■ **Task requirements**
With the line containing "brown cylinder: 2 -> 1" as the start and the line containing "white book: 4 -> 6" as the end, transcribe that span of the entries below exactly, including both.

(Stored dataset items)
-------------------------

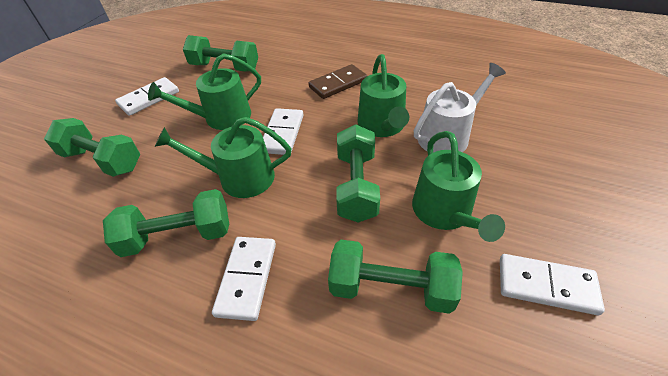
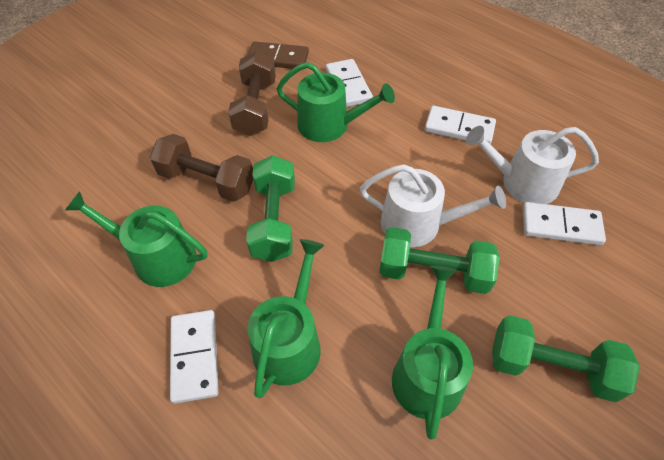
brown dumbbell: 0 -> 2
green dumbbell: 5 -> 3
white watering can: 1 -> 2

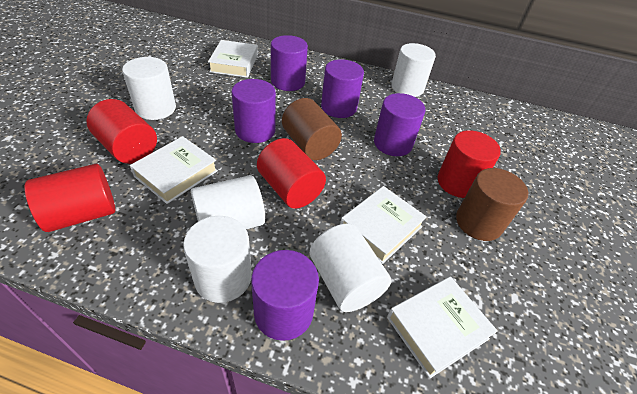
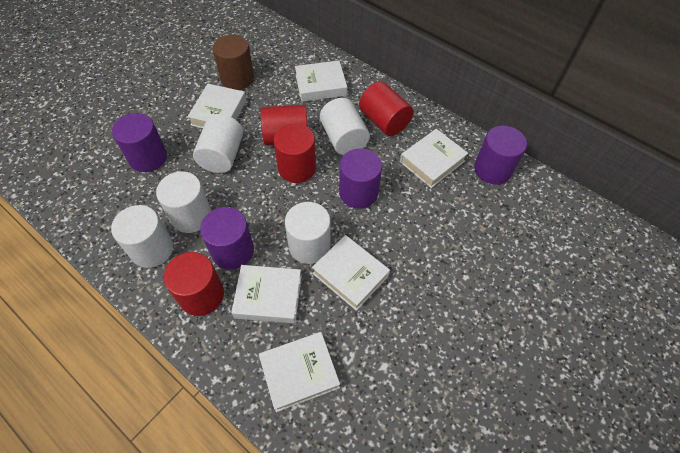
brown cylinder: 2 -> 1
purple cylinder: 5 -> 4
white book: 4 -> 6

-------------------------

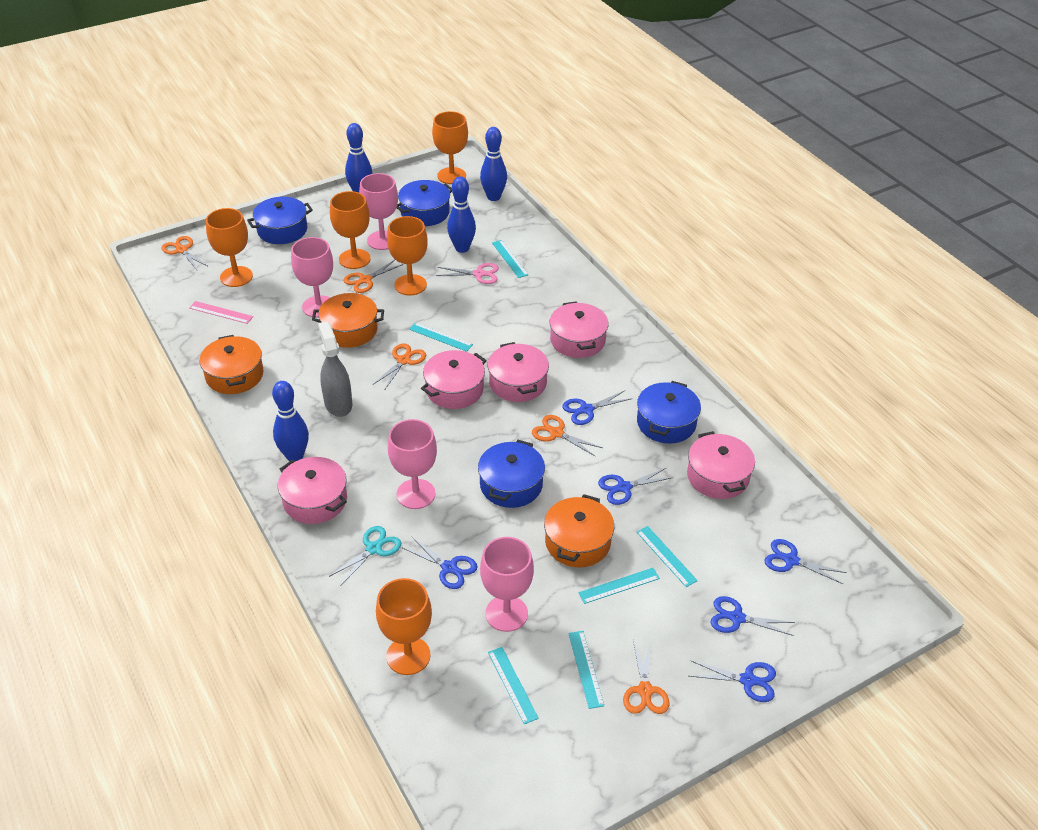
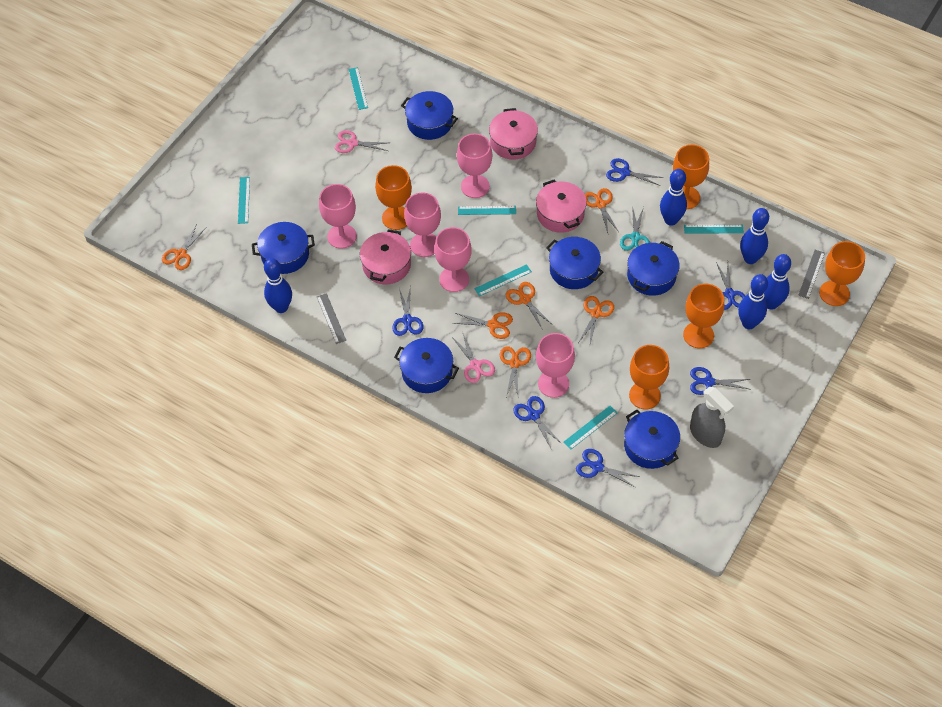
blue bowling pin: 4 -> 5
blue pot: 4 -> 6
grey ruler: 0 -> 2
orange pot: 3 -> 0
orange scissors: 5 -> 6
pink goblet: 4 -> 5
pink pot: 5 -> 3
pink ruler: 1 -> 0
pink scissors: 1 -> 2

-------------------------

■ **Task output**
brown cylinder: 2 -> 1
purple cylinder: 5 -> 4
white book: 4 -> 6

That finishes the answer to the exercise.